(Recorded data)
[Start of section]

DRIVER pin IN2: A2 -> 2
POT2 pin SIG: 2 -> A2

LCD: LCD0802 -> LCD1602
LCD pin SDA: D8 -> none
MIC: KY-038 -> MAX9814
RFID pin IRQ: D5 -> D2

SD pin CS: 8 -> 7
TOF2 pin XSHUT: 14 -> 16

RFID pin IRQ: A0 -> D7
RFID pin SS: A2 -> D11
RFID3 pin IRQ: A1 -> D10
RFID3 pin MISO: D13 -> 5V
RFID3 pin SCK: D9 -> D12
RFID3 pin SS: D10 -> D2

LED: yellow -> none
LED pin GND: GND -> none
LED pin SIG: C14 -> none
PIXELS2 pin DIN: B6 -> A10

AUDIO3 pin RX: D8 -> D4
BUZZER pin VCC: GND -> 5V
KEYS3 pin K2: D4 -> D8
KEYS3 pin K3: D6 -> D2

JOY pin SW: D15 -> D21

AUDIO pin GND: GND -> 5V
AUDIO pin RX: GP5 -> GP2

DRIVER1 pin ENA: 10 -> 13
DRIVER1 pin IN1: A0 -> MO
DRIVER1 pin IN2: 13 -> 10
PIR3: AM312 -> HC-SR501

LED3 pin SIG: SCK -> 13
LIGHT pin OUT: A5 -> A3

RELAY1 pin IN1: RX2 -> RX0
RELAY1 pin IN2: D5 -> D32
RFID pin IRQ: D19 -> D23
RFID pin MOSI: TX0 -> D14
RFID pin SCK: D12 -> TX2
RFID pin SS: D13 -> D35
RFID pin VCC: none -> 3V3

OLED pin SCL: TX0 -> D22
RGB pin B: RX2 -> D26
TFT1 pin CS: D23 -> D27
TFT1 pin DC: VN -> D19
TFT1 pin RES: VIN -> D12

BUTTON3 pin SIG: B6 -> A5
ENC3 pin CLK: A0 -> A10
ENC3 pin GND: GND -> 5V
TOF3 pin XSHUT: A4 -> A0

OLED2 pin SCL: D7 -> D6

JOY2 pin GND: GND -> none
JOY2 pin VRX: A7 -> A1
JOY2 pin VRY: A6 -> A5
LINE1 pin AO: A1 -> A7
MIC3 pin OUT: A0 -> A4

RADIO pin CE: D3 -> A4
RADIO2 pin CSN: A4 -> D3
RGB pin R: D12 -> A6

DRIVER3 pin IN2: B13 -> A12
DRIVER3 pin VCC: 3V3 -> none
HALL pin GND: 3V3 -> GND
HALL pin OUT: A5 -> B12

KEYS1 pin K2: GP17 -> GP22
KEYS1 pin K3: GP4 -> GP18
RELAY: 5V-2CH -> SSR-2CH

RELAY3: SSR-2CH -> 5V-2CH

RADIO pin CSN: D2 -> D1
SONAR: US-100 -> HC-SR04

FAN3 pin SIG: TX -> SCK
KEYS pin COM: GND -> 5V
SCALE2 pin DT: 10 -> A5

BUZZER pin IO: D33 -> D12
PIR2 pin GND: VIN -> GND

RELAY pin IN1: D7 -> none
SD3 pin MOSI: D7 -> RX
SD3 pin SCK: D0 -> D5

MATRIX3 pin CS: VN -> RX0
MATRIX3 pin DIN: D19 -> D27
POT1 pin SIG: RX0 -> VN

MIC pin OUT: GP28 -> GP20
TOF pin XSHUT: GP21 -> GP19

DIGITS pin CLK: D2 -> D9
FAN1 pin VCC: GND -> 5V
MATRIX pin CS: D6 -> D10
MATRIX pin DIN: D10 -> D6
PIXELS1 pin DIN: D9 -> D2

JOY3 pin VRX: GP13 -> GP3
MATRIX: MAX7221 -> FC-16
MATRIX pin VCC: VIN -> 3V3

[End of section]

Exercise prompt: Look back at the entries above. Retype the line with "RFID pin MOSI: TX0 -> D14", the line with "TOF3 pin XSHUT: A4 -> A0", and all lines in between.

Output below:
RFID pin MOSI: TX0 -> D14
RFID pin SCK: D12 -> TX2
RFID pin SS: D13 -> D35
RFID pin VCC: none -> 3V3

OLED pin SCL: TX0 -> D22
RGB pin B: RX2 -> D26
TFT1 pin CS: D23 -> D27
TFT1 pin DC: VN -> D19
TFT1 pin RES: VIN -> D12

BUTTON3 pin SIG: B6 -> A5
ENC3 pin CLK: A0 -> A10
ENC3 pin GND: GND -> 5V
TOF3 pin XSHUT: A4 -> A0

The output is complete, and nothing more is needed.